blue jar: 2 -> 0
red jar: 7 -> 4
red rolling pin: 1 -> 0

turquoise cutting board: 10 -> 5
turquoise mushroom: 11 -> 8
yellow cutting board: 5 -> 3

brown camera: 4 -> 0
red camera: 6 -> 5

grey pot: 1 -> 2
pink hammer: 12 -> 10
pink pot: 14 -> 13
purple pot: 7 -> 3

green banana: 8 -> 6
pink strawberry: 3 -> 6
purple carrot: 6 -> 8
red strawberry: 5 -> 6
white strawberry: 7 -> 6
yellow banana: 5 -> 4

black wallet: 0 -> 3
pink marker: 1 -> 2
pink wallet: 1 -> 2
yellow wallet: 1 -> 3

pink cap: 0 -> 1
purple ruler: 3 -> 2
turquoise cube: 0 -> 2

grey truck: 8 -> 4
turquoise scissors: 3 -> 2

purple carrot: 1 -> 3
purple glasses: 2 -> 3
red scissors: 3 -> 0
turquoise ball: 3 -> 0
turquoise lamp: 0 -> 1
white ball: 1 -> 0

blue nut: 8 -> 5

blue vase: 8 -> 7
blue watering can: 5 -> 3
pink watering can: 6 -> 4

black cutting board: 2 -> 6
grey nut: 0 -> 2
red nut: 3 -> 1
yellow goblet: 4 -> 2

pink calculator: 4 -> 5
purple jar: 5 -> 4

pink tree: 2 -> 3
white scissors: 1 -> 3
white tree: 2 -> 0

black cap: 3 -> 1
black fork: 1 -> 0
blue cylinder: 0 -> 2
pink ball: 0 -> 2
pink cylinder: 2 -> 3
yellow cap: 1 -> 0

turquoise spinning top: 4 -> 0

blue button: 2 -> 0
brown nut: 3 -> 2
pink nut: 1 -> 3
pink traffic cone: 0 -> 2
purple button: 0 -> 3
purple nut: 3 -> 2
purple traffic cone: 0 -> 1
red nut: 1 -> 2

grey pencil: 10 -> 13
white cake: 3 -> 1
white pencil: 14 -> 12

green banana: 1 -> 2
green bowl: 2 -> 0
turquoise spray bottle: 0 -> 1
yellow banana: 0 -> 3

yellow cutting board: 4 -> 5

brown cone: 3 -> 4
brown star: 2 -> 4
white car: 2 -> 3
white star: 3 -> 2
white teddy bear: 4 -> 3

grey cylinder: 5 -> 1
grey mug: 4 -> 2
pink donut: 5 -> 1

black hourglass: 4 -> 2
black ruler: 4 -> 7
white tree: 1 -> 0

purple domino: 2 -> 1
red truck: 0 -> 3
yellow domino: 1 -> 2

- - - -

■ **What you have to do**: From the records above, extract exactly and only the lines that begin at the line with "white strawberry: 7 -> 6" and stop after the line with "brown cone: 3 -> 4".

■ **Answer section**:
white strawberry: 7 -> 6
yellow banana: 5 -> 4

black wallet: 0 -> 3
pink marker: 1 -> 2
pink wallet: 1 -> 2
yellow wallet: 1 -> 3

pink cap: 0 -> 1
purple ruler: 3 -> 2
turquoise cube: 0 -> 2

grey truck: 8 -> 4
turquoise scissors: 3 -> 2

purple carrot: 1 -> 3
purple glasses: 2 -> 3
red scissors: 3 -> 0
turquoise ball: 3 -> 0
turquoise lamp: 0 -> 1
white ball: 1 -> 0

blue nut: 8 -> 5

blue vase: 8 -> 7
blue watering can: 5 -> 3
pink watering can: 6 -> 4

black cutting board: 2 -> 6
grey nut: 0 -> 2
red nut: 3 -> 1
yellow goblet: 4 -> 2

pink calculator: 4 -> 5
purple jar: 5 -> 4

pink tree: 2 -> 3
white scissors: 1 -> 3
white tree: 2 -> 0

black cap: 3 -> 1
black fork: 1 -> 0
blue cylinder: 0 -> 2
pink ball: 0 -> 2
pink cylinder: 2 -> 3
yellow cap: 1 -> 0

turquoise spinning top: 4 -> 0

blue button: 2 -> 0
brown nut: 3 -> 2
pink nut: 1 -> 3
pink traffic cone: 0 -> 2
purple button: 0 -> 3
purple nut: 3 -> 2
purple traffic cone: 0 -> 1
red nut: 1 -> 2

grey pencil: 10 -> 13
white cake: 3 -> 1
white pencil: 14 -> 12

green banana: 1 -> 2
green bowl: 2 -> 0
turquoise spray bottle: 0 -> 1
yellow banana: 0 -> 3

yellow cutting board: 4 -> 5

brown cone: 3 -> 4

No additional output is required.